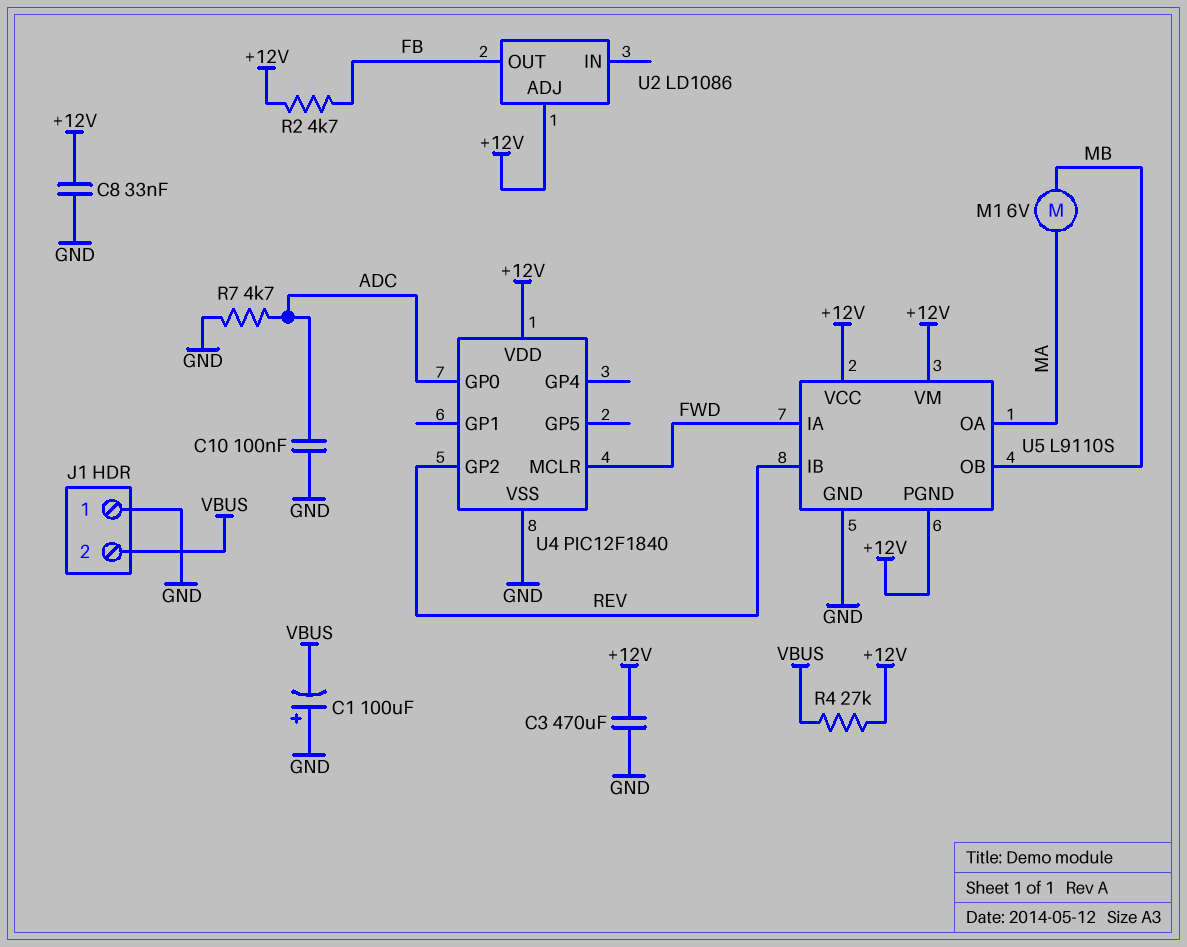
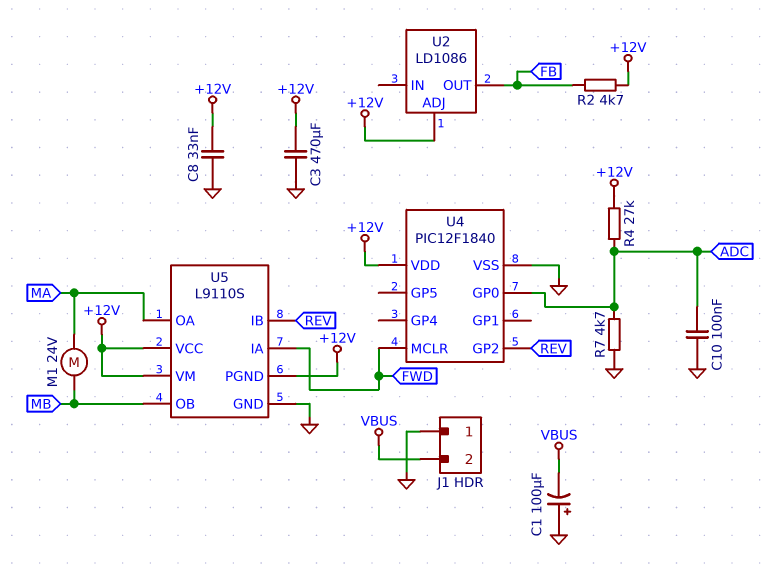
M1: motor 6V (MA, MB) -> motor 24V (MA, MB)
R4: 27k (+12V, VBUS) -> 27k (+12V, ADC)

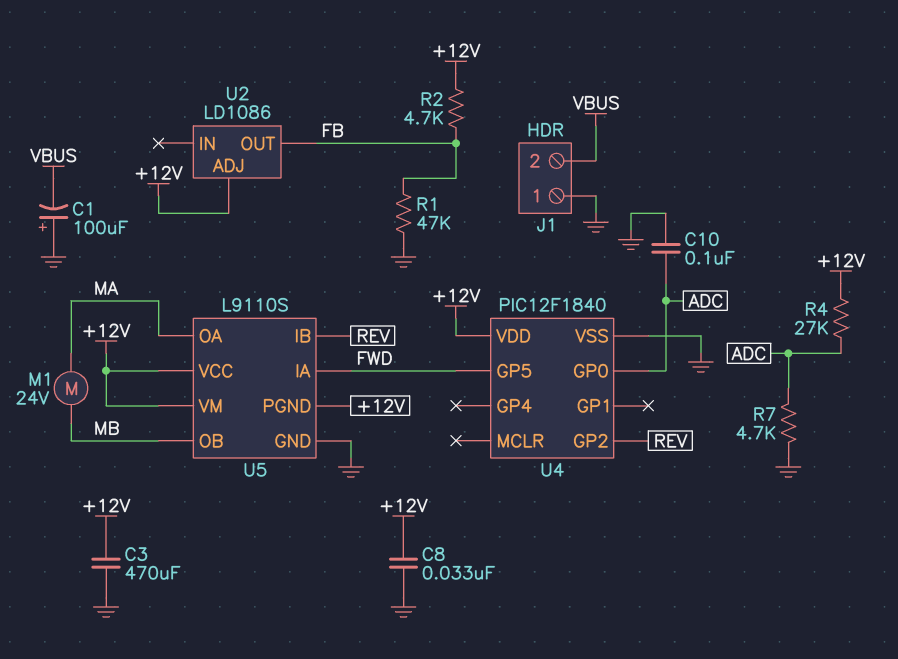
R1: none -> 47k (FB, GND)
U4 pin GP5: none -> FWD
U4 pin MCLR: FWD -> none

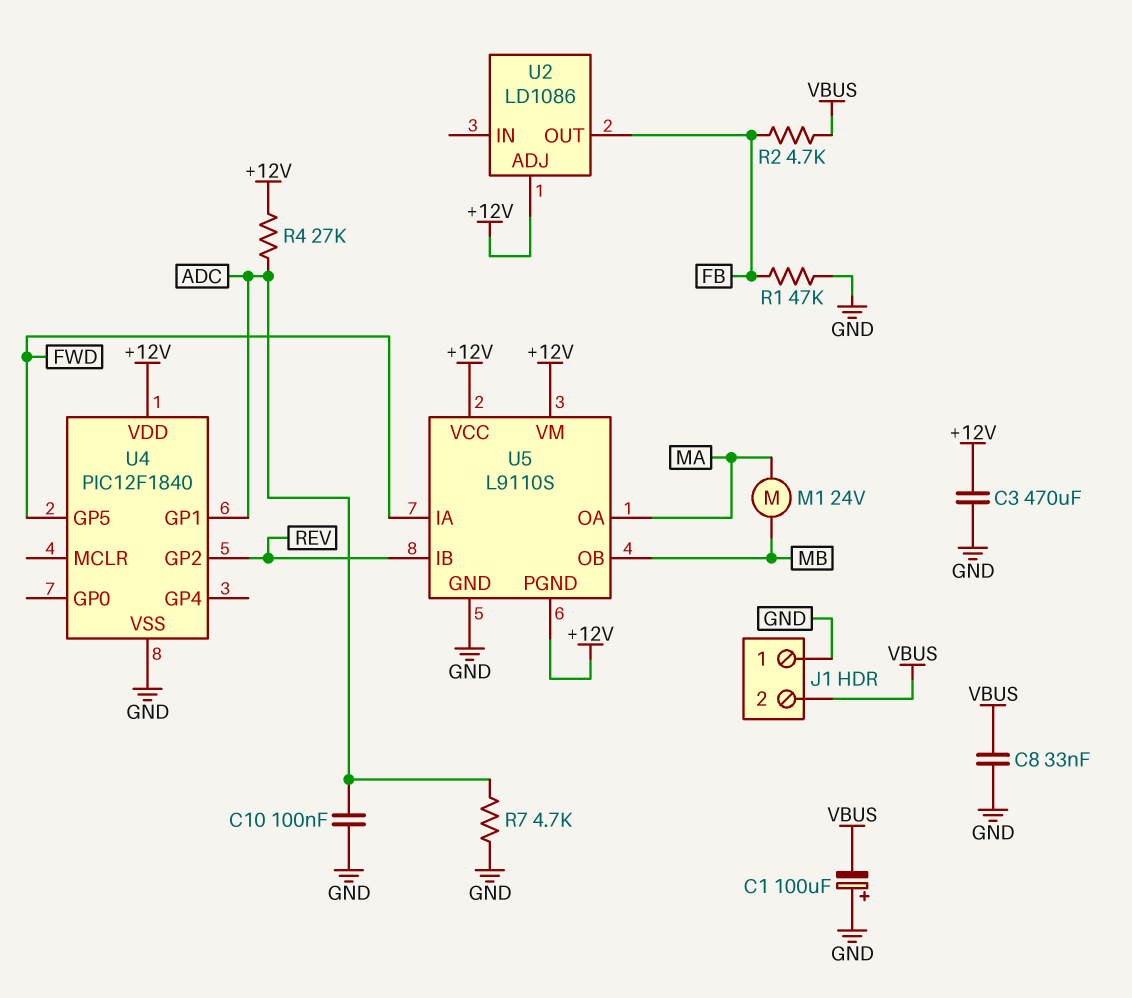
C8: 33nF (+12V, GND) -> 33nF (GND, VBUS)
R2: 4.7k (+12V, FB) -> 4.7k (FB, VBUS)
U4 pin GP0: ADC -> none
U4 pin GP1: none -> ADC

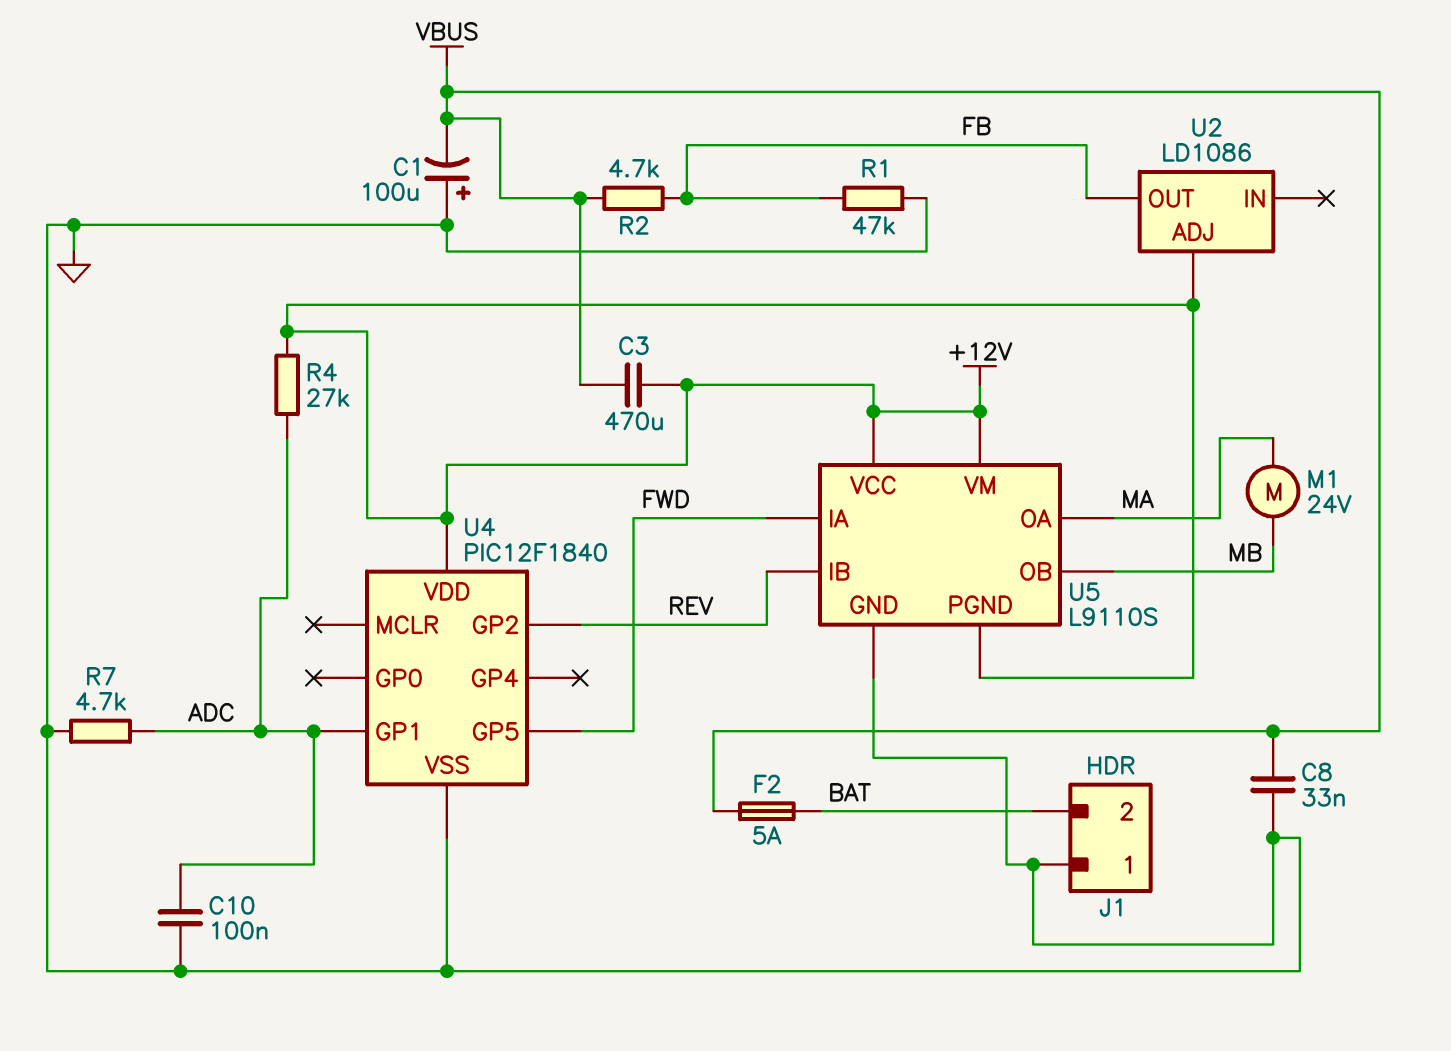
C3: 470uF (+12V, GND) -> 470uF (+12V, VBUS)
F2: none -> 5A (BAT, VBUS)
J1 pin 2: VBUS -> BAT

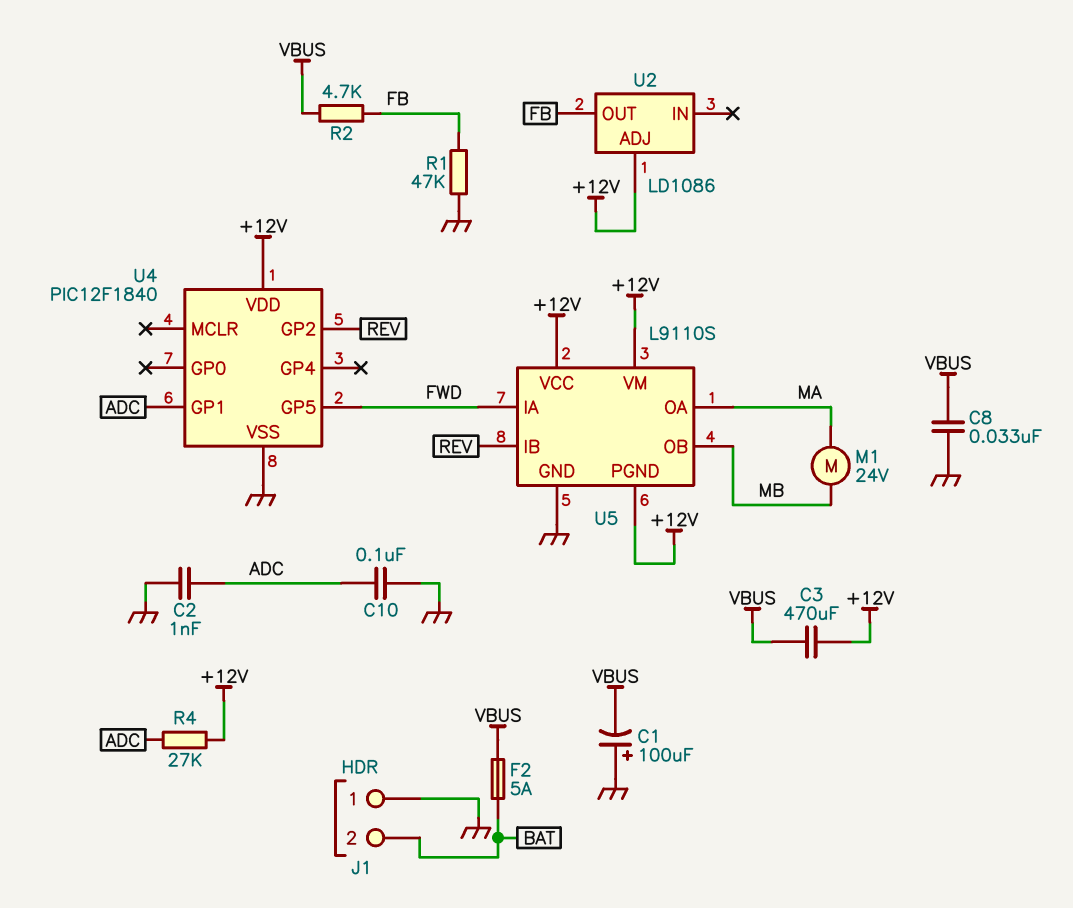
C2: none -> 1nF (ADC, GND)
R7: 4.7k (ADC, GND) -> none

━━━━━━━━

In the listing above, find each line where "VBUS" occurs and copy it.

Exercise solution >>
R4: 27k (+12V, VBUS) -> 27k (+12V, ADC)
C8: 33nF (+12V, GND) -> 33nF (GND, VBUS)
R2: 4.7k (+12V, FB) -> 4.7k (FB, VBUS)
C3: 470uF (+12V, GND) -> 470uF (+12V, VBUS)
F2: none -> 5A (BAT, VBUS)
J1 pin 2: VBUS -> BAT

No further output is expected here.